# What you will do
Reproduce verbatim the lines of the material below, starting at the line with "turquoise pot: 3 -> 2" and ending at the line with "black ring: 7 -> 8", both inclusive; skip the rest.

# Information supplied
--------------------------------------------------
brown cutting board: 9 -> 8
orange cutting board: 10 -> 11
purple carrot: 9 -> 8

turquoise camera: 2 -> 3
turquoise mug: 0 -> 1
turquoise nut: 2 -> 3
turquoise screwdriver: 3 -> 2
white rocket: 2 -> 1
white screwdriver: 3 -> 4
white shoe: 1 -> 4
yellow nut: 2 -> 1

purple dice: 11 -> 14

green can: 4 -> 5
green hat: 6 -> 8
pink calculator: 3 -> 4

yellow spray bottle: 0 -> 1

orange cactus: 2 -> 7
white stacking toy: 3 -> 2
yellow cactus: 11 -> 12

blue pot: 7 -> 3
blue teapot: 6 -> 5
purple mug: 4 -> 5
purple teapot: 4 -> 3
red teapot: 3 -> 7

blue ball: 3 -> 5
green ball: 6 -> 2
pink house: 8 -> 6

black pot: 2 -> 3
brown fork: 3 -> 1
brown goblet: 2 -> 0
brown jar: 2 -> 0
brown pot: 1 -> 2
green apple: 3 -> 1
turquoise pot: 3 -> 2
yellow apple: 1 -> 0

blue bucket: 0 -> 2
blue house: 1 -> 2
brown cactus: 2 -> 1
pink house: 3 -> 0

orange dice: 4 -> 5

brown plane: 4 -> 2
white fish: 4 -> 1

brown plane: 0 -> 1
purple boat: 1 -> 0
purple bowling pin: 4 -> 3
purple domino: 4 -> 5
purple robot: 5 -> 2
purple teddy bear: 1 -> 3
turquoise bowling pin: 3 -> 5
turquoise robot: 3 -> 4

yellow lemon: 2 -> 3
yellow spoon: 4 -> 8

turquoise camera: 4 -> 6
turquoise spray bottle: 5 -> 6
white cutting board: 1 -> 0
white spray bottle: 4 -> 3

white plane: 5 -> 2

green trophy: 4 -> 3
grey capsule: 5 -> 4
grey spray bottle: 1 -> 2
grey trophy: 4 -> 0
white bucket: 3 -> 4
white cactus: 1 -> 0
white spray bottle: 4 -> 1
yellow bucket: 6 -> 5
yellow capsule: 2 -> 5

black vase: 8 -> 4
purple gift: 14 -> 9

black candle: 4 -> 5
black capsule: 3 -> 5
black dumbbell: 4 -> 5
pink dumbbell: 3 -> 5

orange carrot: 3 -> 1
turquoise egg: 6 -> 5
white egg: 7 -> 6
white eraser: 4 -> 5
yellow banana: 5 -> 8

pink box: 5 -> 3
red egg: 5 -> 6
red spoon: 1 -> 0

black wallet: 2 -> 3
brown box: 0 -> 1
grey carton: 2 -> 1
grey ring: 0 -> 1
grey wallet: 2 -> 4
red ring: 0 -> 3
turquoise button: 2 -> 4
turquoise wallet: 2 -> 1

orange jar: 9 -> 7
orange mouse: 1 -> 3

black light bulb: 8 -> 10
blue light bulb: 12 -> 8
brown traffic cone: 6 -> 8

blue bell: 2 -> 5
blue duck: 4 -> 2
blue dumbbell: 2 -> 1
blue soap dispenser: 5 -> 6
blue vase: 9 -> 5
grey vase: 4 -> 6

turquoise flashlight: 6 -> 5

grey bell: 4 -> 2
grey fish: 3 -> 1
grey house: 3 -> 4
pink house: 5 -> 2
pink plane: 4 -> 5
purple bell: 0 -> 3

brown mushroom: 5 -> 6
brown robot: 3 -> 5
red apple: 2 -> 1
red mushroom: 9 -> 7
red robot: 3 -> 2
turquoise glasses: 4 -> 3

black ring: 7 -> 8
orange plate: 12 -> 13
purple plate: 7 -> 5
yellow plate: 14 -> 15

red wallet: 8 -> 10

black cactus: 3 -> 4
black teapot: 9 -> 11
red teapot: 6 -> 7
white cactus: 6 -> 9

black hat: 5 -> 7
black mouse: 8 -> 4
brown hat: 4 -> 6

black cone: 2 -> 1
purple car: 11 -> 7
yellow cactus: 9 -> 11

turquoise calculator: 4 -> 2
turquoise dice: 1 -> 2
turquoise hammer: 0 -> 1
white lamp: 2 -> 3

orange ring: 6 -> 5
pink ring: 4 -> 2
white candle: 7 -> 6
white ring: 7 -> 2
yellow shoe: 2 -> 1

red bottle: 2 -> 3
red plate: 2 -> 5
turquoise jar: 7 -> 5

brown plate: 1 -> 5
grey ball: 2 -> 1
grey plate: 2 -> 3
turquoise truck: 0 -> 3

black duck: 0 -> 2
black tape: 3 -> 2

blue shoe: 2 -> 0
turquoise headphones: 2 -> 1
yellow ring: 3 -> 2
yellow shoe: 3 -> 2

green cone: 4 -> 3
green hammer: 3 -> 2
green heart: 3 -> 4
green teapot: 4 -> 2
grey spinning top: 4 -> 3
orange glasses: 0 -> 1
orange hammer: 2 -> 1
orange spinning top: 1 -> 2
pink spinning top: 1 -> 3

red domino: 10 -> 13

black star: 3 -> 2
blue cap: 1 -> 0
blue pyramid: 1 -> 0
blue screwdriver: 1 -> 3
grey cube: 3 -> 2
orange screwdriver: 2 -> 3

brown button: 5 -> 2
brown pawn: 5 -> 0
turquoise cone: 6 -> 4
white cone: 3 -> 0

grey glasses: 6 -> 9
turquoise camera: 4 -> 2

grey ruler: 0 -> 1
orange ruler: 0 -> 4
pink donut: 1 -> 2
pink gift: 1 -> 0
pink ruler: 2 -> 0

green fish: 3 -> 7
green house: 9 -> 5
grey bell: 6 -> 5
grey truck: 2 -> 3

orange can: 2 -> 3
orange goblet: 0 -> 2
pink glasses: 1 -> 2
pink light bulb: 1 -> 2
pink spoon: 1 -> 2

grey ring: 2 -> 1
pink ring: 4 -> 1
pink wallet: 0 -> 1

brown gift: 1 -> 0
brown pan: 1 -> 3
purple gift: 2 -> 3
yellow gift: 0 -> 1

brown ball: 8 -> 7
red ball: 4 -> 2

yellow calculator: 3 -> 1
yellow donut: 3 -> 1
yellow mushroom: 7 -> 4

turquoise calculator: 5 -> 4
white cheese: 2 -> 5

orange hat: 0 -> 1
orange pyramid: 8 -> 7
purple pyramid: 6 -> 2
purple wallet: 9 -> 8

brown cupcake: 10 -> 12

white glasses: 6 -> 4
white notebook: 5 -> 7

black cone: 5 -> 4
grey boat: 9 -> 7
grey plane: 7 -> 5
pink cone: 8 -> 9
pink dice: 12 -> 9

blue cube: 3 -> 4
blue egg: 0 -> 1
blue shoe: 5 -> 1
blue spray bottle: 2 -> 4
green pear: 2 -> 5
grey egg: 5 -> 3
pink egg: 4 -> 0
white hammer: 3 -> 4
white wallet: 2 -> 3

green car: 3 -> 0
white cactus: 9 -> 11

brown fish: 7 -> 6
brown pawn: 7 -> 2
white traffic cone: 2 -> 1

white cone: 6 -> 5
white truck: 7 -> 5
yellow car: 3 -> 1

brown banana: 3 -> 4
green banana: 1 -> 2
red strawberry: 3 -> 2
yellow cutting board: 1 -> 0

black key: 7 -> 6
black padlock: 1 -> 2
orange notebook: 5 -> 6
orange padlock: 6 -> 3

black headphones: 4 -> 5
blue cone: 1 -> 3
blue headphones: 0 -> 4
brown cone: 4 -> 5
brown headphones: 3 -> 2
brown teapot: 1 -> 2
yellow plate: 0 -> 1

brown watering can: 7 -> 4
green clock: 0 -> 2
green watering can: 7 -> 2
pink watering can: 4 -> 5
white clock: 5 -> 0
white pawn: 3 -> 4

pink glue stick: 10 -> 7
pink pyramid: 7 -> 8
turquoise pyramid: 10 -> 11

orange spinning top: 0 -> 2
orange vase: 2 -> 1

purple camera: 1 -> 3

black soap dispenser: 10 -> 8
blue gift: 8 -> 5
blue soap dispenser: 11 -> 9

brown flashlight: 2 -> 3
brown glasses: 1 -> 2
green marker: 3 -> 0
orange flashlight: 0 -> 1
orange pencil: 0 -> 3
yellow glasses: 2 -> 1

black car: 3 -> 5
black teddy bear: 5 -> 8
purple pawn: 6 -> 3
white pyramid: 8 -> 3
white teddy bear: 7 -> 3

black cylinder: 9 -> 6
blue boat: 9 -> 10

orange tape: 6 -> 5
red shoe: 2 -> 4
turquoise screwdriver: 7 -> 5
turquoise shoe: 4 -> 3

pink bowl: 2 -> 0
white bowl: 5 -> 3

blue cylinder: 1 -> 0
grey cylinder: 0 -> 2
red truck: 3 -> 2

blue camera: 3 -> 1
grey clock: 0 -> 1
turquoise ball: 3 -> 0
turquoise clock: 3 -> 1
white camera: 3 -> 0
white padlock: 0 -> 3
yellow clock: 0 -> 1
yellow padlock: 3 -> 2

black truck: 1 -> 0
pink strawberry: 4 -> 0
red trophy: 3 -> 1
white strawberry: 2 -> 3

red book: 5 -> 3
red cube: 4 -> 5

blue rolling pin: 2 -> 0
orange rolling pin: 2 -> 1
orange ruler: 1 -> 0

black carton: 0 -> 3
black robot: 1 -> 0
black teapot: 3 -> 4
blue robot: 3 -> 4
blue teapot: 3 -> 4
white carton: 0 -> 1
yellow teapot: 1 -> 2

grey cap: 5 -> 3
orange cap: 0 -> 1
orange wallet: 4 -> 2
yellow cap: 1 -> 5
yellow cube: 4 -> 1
--------------------------------------------------
# Finished task
turquoise pot: 3 -> 2
yellow apple: 1 -> 0

blue bucket: 0 -> 2
blue house: 1 -> 2
brown cactus: 2 -> 1
pink house: 3 -> 0

orange dice: 4 -> 5

brown plane: 4 -> 2
white fish: 4 -> 1

brown plane: 0 -> 1
purple boat: 1 -> 0
purple bowling pin: 4 -> 3
purple domino: 4 -> 5
purple robot: 5 -> 2
purple teddy bear: 1 -> 3
turquoise bowling pin: 3 -> 5
turquoise robot: 3 -> 4

yellow lemon: 2 -> 3
yellow spoon: 4 -> 8

turquoise camera: 4 -> 6
turquoise spray bottle: 5 -> 6
white cutting board: 1 -> 0
white spray bottle: 4 -> 3

white plane: 5 -> 2

green trophy: 4 -> 3
grey capsule: 5 -> 4
grey spray bottle: 1 -> 2
grey trophy: 4 -> 0
white bucket: 3 -> 4
white cactus: 1 -> 0
white spray bottle: 4 -> 1
yellow bucket: 6 -> 5
yellow capsule: 2 -> 5

black vase: 8 -> 4
purple gift: 14 -> 9

black candle: 4 -> 5
black capsule: 3 -> 5
black dumbbell: 4 -> 5
pink dumbbell: 3 -> 5

orange carrot: 3 -> 1
turquoise egg: 6 -> 5
white egg: 7 -> 6
white eraser: 4 -> 5
yellow banana: 5 -> 8

pink box: 5 -> 3
red egg: 5 -> 6
red spoon: 1 -> 0

black wallet: 2 -> 3
brown box: 0 -> 1
grey carton: 2 -> 1
grey ring: 0 -> 1
grey wallet: 2 -> 4
red ring: 0 -> 3
turquoise button: 2 -> 4
turquoise wallet: 2 -> 1

orange jar: 9 -> 7
orange mouse: 1 -> 3

black light bulb: 8 -> 10
blue light bulb: 12 -> 8
brown traffic cone: 6 -> 8

blue bell: 2 -> 5
blue duck: 4 -> 2
blue dumbbell: 2 -> 1
blue soap dispenser: 5 -> 6
blue vase: 9 -> 5
grey vase: 4 -> 6

turquoise flashlight: 6 -> 5

grey bell: 4 -> 2
grey fish: 3 -> 1
grey house: 3 -> 4
pink house: 5 -> 2
pink plane: 4 -> 5
purple bell: 0 -> 3

brown mushroom: 5 -> 6
brown robot: 3 -> 5
red apple: 2 -> 1
red mushroom: 9 -> 7
red robot: 3 -> 2
turquoise glasses: 4 -> 3

black ring: 7 -> 8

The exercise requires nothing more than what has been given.